**AIM OF THE EXERCISE:**
Reproduce word for word the items below, from the line containing "Hiroshi [79, 879]" through the line containing "affordable [183, 533]", including both of those lines.

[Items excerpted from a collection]
□ □ □ □

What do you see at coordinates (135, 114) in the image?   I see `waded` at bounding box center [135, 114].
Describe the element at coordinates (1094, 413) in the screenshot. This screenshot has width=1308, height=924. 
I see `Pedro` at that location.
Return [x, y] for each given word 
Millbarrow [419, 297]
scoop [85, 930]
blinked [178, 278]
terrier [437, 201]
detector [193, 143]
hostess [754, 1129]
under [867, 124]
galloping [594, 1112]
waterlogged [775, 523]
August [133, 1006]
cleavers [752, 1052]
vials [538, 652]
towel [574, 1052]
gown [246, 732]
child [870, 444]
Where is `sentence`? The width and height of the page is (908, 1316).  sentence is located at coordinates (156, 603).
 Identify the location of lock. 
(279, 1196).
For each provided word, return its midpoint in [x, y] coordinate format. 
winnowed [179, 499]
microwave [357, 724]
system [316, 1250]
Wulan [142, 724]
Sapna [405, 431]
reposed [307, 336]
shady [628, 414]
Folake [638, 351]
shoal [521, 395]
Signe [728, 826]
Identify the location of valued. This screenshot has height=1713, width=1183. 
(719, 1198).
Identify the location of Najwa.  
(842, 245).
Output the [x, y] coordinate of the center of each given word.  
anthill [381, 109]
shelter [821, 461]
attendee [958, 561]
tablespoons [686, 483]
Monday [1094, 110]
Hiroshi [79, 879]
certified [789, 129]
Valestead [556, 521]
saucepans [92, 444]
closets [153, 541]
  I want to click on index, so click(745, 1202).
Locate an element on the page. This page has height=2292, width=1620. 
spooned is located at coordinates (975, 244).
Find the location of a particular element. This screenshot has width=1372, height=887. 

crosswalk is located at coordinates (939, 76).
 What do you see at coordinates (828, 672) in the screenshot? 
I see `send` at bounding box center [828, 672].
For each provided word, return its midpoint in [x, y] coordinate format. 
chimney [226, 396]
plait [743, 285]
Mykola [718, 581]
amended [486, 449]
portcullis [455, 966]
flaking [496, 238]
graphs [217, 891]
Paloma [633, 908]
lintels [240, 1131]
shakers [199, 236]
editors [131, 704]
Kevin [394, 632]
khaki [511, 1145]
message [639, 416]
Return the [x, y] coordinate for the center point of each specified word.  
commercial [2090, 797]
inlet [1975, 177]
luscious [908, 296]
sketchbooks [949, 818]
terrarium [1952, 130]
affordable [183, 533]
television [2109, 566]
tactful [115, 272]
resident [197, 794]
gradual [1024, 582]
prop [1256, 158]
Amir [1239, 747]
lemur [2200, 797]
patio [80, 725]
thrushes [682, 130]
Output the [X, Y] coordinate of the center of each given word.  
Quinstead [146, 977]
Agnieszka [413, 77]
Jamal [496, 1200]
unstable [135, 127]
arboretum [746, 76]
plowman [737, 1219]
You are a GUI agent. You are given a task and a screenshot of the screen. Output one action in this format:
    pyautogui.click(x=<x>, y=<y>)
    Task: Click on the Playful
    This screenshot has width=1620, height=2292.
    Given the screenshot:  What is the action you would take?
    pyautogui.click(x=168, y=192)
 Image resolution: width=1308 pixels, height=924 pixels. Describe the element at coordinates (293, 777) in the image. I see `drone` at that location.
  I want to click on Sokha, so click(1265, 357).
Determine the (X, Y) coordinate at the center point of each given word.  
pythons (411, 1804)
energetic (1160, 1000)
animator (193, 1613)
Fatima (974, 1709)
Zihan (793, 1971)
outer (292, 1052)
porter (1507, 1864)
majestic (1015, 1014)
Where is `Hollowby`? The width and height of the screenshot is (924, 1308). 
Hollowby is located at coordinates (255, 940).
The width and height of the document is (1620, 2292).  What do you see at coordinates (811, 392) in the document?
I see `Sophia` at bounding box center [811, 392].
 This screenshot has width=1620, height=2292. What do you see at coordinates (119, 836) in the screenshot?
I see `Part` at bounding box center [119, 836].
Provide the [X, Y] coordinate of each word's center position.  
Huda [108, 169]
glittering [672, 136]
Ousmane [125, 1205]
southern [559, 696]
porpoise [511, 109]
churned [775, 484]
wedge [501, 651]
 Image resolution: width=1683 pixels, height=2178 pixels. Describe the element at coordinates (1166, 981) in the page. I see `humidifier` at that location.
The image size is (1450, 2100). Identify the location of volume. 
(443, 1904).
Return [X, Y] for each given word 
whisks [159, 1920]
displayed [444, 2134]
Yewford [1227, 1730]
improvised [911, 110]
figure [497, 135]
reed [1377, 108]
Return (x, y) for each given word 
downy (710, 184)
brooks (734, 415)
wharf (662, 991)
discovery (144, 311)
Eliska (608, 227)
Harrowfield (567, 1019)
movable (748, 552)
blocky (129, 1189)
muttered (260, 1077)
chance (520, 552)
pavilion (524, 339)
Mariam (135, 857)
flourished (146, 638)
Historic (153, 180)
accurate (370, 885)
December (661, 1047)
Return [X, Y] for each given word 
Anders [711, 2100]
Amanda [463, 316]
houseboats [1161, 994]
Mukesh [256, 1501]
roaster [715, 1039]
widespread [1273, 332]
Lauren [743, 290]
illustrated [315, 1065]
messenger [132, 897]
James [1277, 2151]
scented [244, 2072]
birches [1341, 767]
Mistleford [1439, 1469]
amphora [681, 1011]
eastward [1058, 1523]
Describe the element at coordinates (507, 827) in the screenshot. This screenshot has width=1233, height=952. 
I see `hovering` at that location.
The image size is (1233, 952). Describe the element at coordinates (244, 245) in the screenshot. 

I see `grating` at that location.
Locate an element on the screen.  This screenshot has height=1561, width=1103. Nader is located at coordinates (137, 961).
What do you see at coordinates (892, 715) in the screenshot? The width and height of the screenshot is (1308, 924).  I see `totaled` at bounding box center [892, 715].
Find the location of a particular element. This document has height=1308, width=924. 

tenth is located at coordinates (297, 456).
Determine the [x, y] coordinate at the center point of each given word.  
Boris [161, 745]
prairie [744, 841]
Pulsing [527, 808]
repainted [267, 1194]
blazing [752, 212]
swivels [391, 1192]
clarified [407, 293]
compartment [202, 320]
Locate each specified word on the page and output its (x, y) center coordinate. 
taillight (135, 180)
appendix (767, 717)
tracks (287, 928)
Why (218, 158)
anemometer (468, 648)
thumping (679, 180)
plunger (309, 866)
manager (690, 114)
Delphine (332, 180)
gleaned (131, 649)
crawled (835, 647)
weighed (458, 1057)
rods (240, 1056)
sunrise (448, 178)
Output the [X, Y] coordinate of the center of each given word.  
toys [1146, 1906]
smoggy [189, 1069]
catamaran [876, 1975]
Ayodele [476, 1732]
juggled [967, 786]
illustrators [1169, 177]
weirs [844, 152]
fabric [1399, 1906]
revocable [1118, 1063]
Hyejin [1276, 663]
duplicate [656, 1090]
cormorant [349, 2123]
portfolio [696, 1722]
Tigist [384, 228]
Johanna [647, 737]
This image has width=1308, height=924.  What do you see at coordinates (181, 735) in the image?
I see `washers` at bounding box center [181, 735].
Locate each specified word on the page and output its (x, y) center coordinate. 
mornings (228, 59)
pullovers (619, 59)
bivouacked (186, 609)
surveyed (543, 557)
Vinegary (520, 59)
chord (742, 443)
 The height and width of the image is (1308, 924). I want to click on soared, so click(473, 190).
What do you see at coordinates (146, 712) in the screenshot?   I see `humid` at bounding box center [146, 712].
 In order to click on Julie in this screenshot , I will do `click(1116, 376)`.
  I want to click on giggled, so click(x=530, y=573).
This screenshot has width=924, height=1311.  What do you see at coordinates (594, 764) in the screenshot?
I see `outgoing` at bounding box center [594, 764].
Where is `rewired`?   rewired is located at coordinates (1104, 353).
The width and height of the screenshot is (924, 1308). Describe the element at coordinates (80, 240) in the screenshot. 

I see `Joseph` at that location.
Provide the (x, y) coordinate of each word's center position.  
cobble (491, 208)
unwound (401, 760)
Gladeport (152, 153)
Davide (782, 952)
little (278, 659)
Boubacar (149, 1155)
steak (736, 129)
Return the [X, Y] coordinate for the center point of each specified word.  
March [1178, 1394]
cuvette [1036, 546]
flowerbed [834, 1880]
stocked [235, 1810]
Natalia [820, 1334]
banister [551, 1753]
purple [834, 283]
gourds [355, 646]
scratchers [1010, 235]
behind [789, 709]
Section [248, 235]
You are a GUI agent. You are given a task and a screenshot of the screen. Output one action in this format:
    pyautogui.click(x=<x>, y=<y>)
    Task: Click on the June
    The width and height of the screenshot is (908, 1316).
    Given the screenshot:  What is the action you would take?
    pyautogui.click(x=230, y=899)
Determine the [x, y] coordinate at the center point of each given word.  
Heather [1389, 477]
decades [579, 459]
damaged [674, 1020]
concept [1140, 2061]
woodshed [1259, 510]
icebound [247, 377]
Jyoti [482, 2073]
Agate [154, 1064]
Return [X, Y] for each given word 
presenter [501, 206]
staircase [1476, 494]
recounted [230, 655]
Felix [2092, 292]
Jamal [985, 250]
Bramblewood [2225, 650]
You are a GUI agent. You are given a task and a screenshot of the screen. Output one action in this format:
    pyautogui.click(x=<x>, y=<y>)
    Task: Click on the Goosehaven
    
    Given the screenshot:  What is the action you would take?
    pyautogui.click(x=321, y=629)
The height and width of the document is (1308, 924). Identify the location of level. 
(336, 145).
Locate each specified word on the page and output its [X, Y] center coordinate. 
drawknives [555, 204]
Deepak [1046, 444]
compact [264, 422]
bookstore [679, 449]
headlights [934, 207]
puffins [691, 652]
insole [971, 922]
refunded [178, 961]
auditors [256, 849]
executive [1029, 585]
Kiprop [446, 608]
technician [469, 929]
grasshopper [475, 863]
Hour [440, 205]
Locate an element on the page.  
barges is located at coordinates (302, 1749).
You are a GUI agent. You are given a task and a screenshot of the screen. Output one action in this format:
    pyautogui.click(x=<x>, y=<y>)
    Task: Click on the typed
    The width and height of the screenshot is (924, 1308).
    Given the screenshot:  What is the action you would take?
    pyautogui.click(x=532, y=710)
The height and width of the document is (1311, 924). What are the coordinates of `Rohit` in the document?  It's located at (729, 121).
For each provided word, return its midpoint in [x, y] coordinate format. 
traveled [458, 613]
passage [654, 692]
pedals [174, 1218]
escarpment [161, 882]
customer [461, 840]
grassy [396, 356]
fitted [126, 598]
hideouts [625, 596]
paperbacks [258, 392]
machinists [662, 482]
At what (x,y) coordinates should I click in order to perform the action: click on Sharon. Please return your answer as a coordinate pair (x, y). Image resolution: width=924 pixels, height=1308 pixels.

□ □ □ □

**SOLUTION:**
Hiroshi [79, 879]
certified [789, 129]
Valestead [556, 521]
saucepans [92, 444]
closets [153, 541]
  I want to click on index, so click(745, 1202).
Locate an element on the page. This page has height=2292, width=1620. 
spooned is located at coordinates (975, 244).
Find the location of a particular element. This screenshot has width=1372, height=887. 

crosswalk is located at coordinates (939, 76).
 What do you see at coordinates (828, 672) in the screenshot? 
I see `send` at bounding box center [828, 672].
For each provided word, return its midpoint in [x, y] coordinate format. 
chimney [226, 396]
plait [743, 285]
Mykola [718, 581]
amended [486, 449]
portcullis [455, 966]
flaking [496, 238]
graphs [217, 891]
Paloma [633, 908]
lintels [240, 1131]
shakers [199, 236]
editors [131, 704]
Kevin [394, 632]
khaki [511, 1145]
message [639, 416]
Return the [x, y] coordinate for the center point of each specified word.  
commercial [2090, 797]
inlet [1975, 177]
luscious [908, 296]
sketchbooks [949, 818]
terrarium [1952, 130]
affordable [183, 533]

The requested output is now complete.